----- Supplied records -----

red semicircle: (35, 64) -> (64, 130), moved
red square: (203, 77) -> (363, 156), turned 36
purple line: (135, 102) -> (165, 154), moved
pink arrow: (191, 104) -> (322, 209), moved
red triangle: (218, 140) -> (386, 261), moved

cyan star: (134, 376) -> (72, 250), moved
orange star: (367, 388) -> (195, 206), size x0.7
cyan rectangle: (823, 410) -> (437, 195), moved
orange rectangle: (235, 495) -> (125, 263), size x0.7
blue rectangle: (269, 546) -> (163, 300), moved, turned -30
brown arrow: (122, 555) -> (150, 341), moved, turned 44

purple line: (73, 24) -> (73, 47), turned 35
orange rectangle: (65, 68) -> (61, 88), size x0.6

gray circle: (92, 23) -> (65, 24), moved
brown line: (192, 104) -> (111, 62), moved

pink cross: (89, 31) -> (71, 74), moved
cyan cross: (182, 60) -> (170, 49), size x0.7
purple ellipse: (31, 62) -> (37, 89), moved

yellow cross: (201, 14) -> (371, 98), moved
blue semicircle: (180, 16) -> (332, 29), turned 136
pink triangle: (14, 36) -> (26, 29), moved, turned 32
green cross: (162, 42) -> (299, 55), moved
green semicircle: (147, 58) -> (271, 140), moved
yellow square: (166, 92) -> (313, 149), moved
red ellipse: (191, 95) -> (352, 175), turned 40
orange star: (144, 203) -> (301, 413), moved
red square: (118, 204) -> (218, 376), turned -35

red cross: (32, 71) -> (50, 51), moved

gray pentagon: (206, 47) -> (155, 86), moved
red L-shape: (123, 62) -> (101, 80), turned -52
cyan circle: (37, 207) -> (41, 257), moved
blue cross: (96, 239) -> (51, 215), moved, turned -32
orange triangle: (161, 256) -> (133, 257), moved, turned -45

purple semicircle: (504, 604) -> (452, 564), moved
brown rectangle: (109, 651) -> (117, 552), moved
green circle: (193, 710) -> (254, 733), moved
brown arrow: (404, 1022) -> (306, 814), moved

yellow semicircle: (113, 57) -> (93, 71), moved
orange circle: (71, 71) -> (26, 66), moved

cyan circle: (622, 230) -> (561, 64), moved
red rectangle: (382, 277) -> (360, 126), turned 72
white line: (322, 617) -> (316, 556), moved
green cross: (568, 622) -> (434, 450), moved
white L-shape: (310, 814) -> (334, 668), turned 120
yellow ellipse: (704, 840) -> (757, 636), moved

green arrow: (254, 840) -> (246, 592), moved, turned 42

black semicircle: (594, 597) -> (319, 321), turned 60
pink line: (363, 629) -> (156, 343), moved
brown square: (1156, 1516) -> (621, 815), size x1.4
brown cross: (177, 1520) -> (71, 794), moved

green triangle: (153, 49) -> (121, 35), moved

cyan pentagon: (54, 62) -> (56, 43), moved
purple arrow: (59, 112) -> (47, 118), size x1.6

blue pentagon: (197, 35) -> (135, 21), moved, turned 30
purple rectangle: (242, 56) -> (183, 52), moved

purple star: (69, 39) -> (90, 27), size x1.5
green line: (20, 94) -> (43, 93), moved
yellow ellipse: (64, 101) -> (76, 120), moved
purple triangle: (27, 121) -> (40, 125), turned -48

-----

▶ **Task to carry out**: Here the job is to transcribe the lines from the first line of the data through the line containing "orange rectangle: (235, 495)", inclusive, exactly and with nothing else.

▶ **Solution to this task**:
red semicircle: (35, 64) -> (64, 130), moved
red square: (203, 77) -> (363, 156), turned 36
purple line: (135, 102) -> (165, 154), moved
pink arrow: (191, 104) -> (322, 209), moved
red triangle: (218, 140) -> (386, 261), moved

cyan star: (134, 376) -> (72, 250), moved
orange star: (367, 388) -> (195, 206), size x0.7
cyan rectangle: (823, 410) -> (437, 195), moved
orange rectangle: (235, 495) -> (125, 263), size x0.7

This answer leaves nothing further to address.